## YOUR INSTRUCTIONS:
Pictures do not belong in the copy. Write out exactly the lines from the one containing "(533, 360) = (280, 426): purple" through the end of the data.

## EXERCISE INPUT:

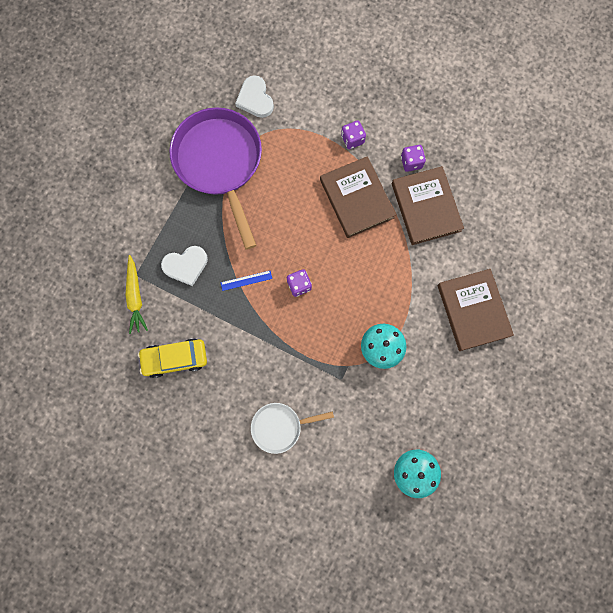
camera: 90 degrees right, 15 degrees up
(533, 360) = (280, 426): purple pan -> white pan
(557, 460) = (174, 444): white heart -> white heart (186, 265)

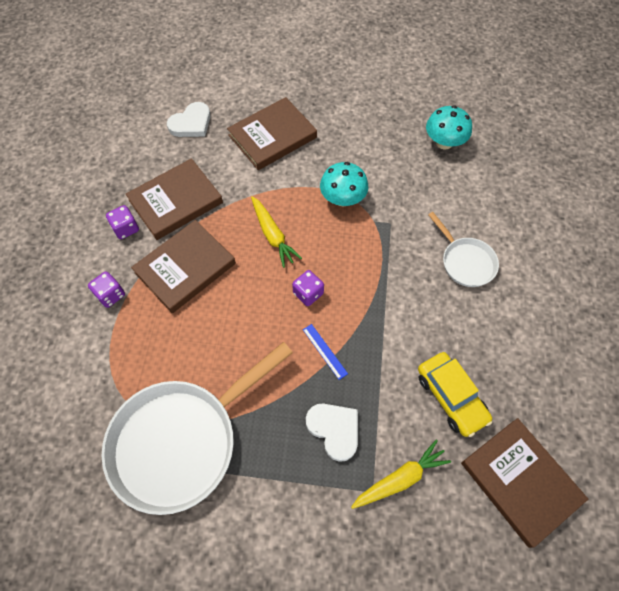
camera: 110 degrees left, 15 degrees down
(99, 378) = (520, 481): none -> brown book
(220, 163) = (181, 440): purple pan -> white pan
(255, 99) = (76, 429): white heart -> white heart (191, 123)
(363, 276) = (273, 235): none -> yellow carrot

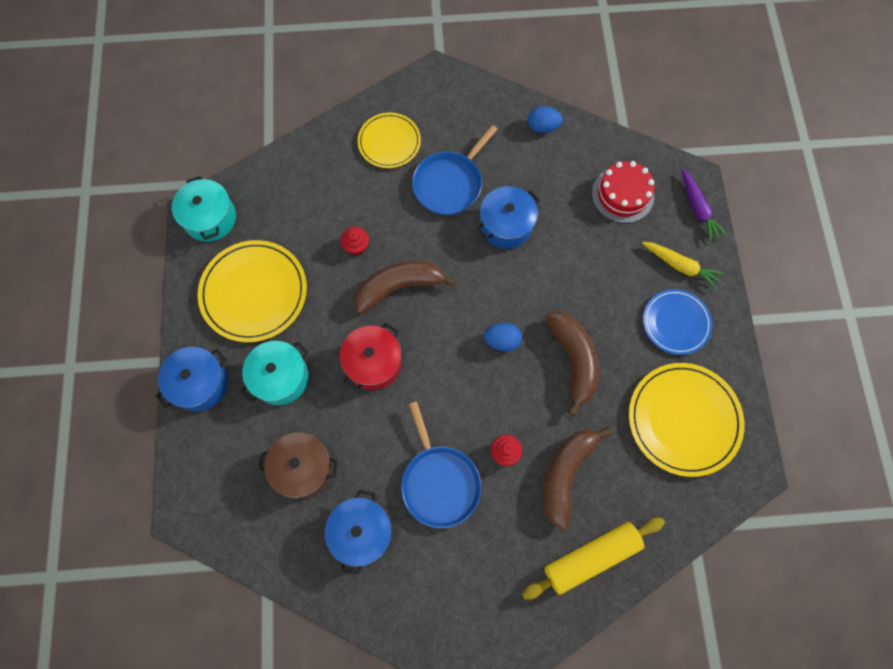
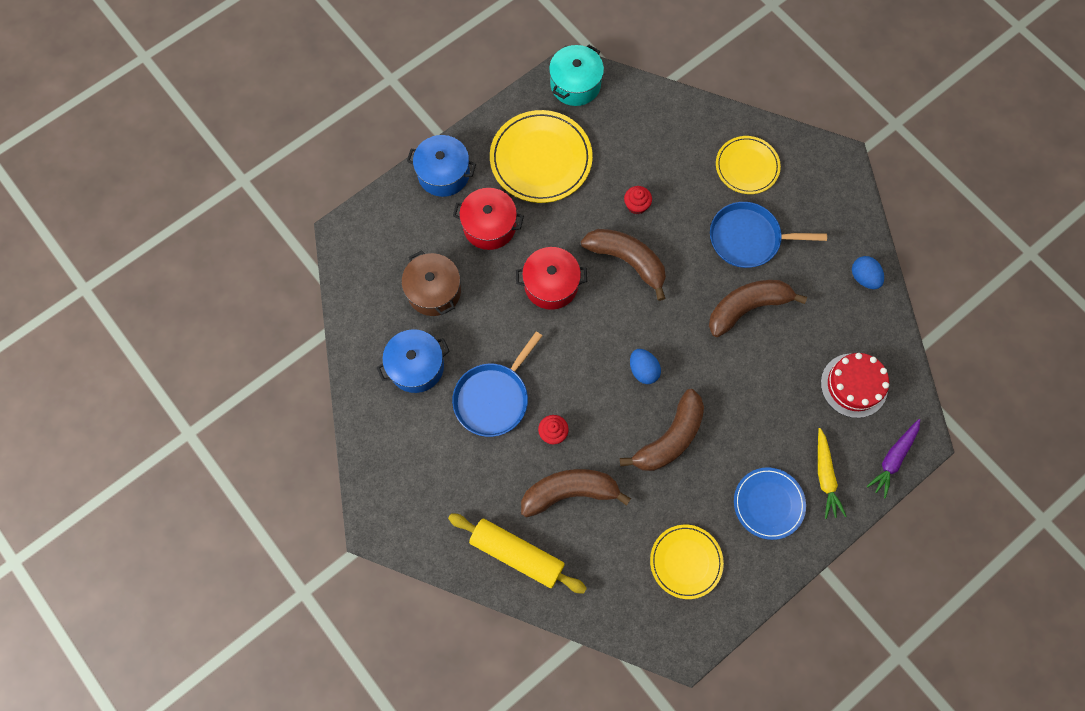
camera: 55 degrees right, 0 degrees up
(280, 377) = (489, 226): turquoise pot -> red pot
(506, 225) = (747, 307): blue pot -> brown banana
(683, 419) = (686, 561): yellow plate -> yellow plate, size x0.63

## YOUR RESPONSE:
(533, 360) = (280, 426): purple pan -> white pan
(557, 460) = (174, 444): white heart -> white heart (186, 265)

camera: 110 degrees left, 15 degrees down
(99, 378) = (520, 481): none -> brown book
(220, 163) = (181, 440): purple pan -> white pan
(255, 99) = (76, 429): white heart -> white heart (191, 123)
(363, 276) = (273, 235): none -> yellow carrot

camera: 55 degrees right, 0 degrees up
(280, 377) = (489, 226): turquoise pot -> red pot
(506, 225) = (747, 307): blue pot -> brown banana
(683, 419) = (686, 561): yellow plate -> yellow plate, size x0.63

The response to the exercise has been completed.